| Task to carry out |
The result must match the data exactly, line for line.

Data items
*** Begin section ***

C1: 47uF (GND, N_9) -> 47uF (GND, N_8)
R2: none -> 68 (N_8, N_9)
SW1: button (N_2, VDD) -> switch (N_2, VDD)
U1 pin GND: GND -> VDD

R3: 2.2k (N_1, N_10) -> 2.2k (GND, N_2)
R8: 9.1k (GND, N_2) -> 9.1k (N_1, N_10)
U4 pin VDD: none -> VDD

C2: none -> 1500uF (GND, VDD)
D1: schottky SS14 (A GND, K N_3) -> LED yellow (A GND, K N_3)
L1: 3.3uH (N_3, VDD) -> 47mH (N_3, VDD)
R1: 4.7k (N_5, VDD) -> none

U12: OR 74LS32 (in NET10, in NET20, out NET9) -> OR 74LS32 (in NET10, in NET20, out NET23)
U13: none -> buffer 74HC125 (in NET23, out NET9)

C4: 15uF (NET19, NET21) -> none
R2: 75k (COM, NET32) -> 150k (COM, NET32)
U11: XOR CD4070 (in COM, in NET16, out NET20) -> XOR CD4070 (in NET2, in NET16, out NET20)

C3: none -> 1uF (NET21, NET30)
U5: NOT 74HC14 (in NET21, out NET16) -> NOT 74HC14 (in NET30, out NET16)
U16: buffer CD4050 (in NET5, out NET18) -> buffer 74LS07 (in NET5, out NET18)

*** End section ***

| Task answer |
C1: 47uF (GND, N_9) -> 47uF (GND, N_8)
R2: none -> 68 (N_8, N_9)
SW1: button (N_2, VDD) -> switch (N_2, VDD)
U1 pin GND: GND -> VDD

R3: 2.2k (N_1, N_10) -> 2.2k (GND, N_2)
R8: 9.1k (GND, N_2) -> 9.1k (N_1, N_10)
U4 pin VDD: none -> VDD

C2: none -> 1500uF (GND, VDD)
D1: schottky SS14 (A GND, K N_3) -> LED yellow (A GND, K N_3)
L1: 3.3uH (N_3, VDD) -> 47mH (N_3, VDD)
R1: 4.7k (N_5, VDD) -> none

U12: OR 74LS32 (in NET10, in NET20, out NET9) -> OR 74LS32 (in NET10, in NET20, out NET23)
U13: none -> buffer 74HC125 (in NET23, out NET9)

C4: 15uF (NET19, NET21) -> none
R2: 75k (COM, NET32) -> 150k (COM, NET32)
U11: XOR CD4070 (in COM, in NET16, out NET20) -> XOR CD4070 (in NET2, in NET16, out NET20)

C3: none -> 1uF (NET21, NET30)
U5: NOT 74HC14 (in NET21, out NET16) -> NOT 74HC14 (in NET30, out NET16)
U16: buffer CD4050 (in NET5, out NET18) -> buffer 74LS07 (in NET5, out NET18)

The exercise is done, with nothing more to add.